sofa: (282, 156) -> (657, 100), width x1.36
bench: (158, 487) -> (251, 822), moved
· · · · · · ·
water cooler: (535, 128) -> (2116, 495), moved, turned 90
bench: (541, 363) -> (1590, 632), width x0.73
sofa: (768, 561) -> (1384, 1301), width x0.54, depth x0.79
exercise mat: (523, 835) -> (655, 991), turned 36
· · · · · · ·
◆ Try it:
Please return the lines above that run from the line containing "sofa: (768, 561)" to the line containing "exercise mat: (523, 835)", inclusive, exactly and with no other lines.

◆ Response:
sofa: (768, 561) -> (1384, 1301), width x0.54, depth x0.79
exercise mat: (523, 835) -> (655, 991), turned 36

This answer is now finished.